- [Material]
[start]
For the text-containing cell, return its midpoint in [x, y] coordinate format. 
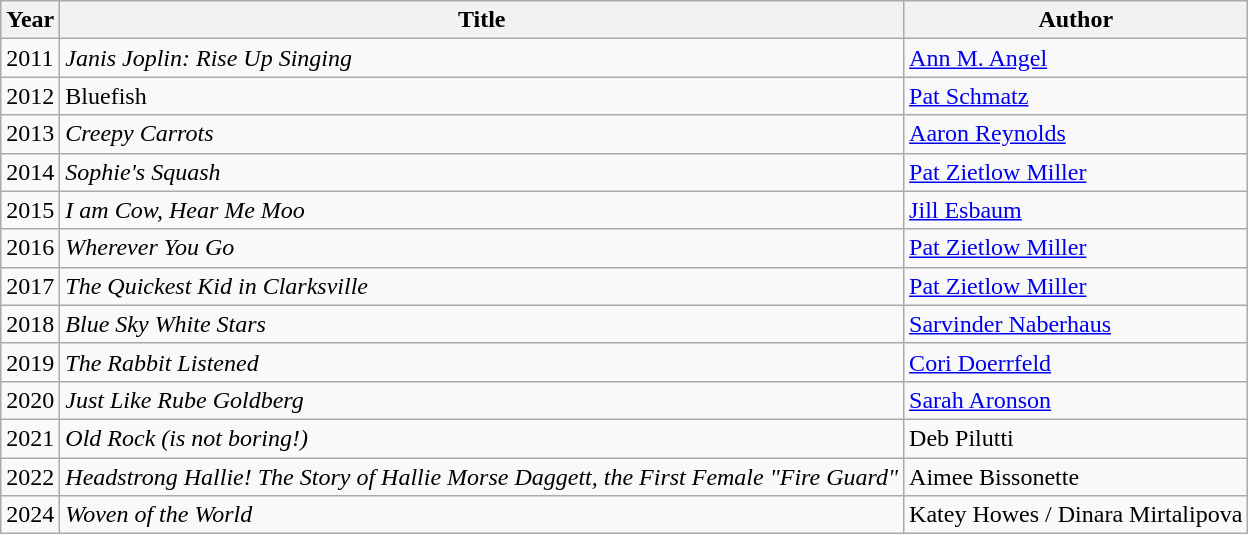
2020 [30, 400]
2024 [30, 515]
The Quickest Kid in Clarksville [482, 286]
Sarvinder Naberhaus [1076, 324]
I am Cow, Hear Me Moo [482, 210]
Creepy Carrots [482, 134]
2012 [30, 96]
Blue Sky White Stars [482, 324]
Wherever You Go [482, 248]
Aimee Bissonette [1076, 477]
2011 [30, 58]
Ann M. Angel [1076, 58]
The Rabbit Listened [482, 362]
Author [1076, 20]
Headstrong Hallie! The Story of Hallie Morse Daggett, the First Female "Fire Guard" [482, 477]
Woven of the World [482, 515]
2018 [30, 324]
Katey Howes / Dinara Mirtalipova [1076, 515]
Year [30, 20]
Cori Doerrfeld [1076, 362]
2015 [30, 210]
2021 [30, 438]
Bluefish [482, 96]
2016 [30, 248]
Janis Joplin: Rise Up Singing [482, 58]
Deb Pilutti [1076, 438]
Title [482, 20]
2017 [30, 286]
Sophie's Squash [482, 172]
Sarah Aronson [1076, 400]
Old Rock (is not boring!) [482, 438]
2013 [30, 134]
Aaron Reynolds [1076, 134]
2019 [30, 362]
2014 [30, 172]
2022 [30, 477]
Pat Schmatz [1076, 96]
Just Like Rube Goldberg [482, 400]
Jill Esbaum [1076, 210]
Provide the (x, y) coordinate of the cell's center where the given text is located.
[end]
- [Stated task]
Copy out all of the material above line for line, without changes, and leave out the pictures.

- [Full output]
For the text-containing cell, return its midpoint in [x, y] coordinate format. 
2020 [30, 400]
2024 [30, 515]
The Quickest Kid in Clarksville [482, 286]
Sarvinder Naberhaus [1076, 324]
I am Cow, Hear Me Moo [482, 210]
Creepy Carrots [482, 134]
2012 [30, 96]
Blue Sky White Stars [482, 324]
Wherever You Go [482, 248]
Aimee Bissonette [1076, 477]
2011 [30, 58]
Ann M. Angel [1076, 58]
The Rabbit Listened [482, 362]
Author [1076, 20]
Headstrong Hallie! The Story of Hallie Morse Daggett, the First Female "Fire Guard" [482, 477]
Woven of the World [482, 515]
2018 [30, 324]
Katey Howes / Dinara Mirtalipova [1076, 515]
Year [30, 20]
Cori Doerrfeld [1076, 362]
2015 [30, 210]
2021 [30, 438]
Bluefish [482, 96]
2016 [30, 248]
Janis Joplin: Rise Up Singing [482, 58]
Deb Pilutti [1076, 438]
Title [482, 20]
2017 [30, 286]
Sophie's Squash [482, 172]
Sarah Aronson [1076, 400]
Old Rock (is not boring!) [482, 438]
2013 [30, 134]
Aaron Reynolds [1076, 134]
2019 [30, 362]
2014 [30, 172]
2022 [30, 477]
Pat Schmatz [1076, 96]
Just Like Rube Goldberg [482, 400]
Jill Esbaum [1076, 210]
Provide the (x, y) coordinate of the cell's center where the given text is located.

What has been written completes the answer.